§ Problem: In the data below, find the line containing "shoe rack: (870, 870)", then set down that line and every later line up to and including the line containing "double door: (1065, 1013)", exactly.
BEGIN
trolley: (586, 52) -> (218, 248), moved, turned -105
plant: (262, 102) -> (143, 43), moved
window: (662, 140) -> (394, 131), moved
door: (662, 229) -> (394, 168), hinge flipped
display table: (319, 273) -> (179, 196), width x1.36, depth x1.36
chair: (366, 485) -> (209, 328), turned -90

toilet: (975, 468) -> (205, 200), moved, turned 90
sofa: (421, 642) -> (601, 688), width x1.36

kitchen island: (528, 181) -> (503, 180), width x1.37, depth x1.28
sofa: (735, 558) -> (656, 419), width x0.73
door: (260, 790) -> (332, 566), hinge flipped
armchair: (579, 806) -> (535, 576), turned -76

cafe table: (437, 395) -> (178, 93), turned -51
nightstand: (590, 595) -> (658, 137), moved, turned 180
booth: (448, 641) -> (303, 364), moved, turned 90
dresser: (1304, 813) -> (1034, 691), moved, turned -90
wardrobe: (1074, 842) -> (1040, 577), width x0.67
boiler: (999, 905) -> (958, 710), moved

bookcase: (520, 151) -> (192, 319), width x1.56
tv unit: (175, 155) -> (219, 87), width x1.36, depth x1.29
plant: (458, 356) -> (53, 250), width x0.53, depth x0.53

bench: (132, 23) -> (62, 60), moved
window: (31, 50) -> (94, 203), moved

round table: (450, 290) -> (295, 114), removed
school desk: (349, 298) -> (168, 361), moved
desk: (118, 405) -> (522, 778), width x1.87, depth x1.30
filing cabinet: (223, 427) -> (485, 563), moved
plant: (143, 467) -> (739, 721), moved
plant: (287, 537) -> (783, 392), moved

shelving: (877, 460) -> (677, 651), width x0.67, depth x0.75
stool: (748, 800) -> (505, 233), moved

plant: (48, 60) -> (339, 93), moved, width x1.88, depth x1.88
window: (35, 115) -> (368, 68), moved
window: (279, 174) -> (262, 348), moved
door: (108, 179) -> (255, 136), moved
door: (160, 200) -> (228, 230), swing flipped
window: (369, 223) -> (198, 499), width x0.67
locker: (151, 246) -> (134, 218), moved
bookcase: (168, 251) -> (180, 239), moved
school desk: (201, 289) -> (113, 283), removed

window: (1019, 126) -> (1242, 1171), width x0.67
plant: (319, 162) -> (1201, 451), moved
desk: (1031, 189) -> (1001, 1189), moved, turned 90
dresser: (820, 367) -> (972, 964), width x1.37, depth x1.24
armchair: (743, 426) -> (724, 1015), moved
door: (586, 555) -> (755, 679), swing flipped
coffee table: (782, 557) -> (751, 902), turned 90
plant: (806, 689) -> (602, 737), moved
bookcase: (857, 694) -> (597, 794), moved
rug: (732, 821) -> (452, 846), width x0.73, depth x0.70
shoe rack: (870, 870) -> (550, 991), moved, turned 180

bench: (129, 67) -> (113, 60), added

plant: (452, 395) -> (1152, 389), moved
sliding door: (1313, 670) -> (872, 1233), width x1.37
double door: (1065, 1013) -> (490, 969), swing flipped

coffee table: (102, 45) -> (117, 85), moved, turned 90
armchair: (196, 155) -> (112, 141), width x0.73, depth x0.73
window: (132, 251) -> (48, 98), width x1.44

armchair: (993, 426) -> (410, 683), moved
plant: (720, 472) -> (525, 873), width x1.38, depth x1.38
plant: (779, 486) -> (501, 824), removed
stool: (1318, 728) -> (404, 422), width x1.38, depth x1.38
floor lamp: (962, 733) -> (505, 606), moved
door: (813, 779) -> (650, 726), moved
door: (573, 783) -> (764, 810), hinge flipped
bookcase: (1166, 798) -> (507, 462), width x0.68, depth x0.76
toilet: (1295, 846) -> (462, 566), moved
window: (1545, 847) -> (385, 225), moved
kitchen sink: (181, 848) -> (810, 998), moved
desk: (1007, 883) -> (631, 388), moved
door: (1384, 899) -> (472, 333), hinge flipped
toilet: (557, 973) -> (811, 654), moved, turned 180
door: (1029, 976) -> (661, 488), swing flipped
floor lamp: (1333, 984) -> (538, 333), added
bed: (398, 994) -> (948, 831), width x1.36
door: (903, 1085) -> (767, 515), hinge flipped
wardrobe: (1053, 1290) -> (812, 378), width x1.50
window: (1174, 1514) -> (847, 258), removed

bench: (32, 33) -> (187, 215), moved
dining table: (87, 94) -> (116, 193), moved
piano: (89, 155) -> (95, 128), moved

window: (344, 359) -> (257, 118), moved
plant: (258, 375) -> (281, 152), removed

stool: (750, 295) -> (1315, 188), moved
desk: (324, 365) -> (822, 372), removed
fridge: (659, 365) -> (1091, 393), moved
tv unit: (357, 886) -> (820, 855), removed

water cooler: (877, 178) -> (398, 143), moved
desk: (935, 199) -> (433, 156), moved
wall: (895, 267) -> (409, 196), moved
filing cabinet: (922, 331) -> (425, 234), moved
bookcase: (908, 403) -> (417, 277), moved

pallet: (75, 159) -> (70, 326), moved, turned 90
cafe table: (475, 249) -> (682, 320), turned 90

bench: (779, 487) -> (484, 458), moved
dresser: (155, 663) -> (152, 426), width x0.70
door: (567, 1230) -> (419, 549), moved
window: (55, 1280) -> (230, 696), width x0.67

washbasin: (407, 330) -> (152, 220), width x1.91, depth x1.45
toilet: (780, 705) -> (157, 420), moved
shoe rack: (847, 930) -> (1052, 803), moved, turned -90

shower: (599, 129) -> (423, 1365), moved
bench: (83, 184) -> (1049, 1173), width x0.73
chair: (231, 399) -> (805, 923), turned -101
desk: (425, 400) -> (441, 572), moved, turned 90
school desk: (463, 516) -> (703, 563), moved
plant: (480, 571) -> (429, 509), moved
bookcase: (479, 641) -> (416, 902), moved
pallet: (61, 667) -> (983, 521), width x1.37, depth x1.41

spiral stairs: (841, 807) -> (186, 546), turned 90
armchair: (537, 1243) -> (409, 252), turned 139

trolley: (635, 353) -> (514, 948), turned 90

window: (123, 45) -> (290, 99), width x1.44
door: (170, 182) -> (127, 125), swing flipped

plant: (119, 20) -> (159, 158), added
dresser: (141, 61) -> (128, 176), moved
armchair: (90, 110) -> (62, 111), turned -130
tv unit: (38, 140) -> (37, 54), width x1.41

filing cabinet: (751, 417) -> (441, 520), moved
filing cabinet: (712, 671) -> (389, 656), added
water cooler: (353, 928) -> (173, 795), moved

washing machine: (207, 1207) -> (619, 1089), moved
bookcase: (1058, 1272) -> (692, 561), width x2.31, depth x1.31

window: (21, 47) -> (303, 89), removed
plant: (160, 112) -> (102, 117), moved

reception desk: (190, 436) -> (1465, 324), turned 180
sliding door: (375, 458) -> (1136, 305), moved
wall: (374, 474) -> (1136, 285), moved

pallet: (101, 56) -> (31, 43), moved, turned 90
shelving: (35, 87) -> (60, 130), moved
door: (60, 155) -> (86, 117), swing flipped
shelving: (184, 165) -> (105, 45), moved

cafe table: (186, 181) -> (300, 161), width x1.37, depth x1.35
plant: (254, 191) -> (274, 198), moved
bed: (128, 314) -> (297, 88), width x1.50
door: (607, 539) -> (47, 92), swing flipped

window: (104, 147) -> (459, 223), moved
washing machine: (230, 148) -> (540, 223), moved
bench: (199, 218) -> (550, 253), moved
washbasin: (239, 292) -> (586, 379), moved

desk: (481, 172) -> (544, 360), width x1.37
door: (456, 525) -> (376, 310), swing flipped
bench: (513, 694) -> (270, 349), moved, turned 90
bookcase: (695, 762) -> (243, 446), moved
END
§ Task response:
shoe rack: (870, 870) -> (550, 991), moved, turned 180

bench: (129, 67) -> (113, 60), added

plant: (452, 395) -> (1152, 389), moved
sliding door: (1313, 670) -> (872, 1233), width x1.37
double door: (1065, 1013) -> (490, 969), swing flipped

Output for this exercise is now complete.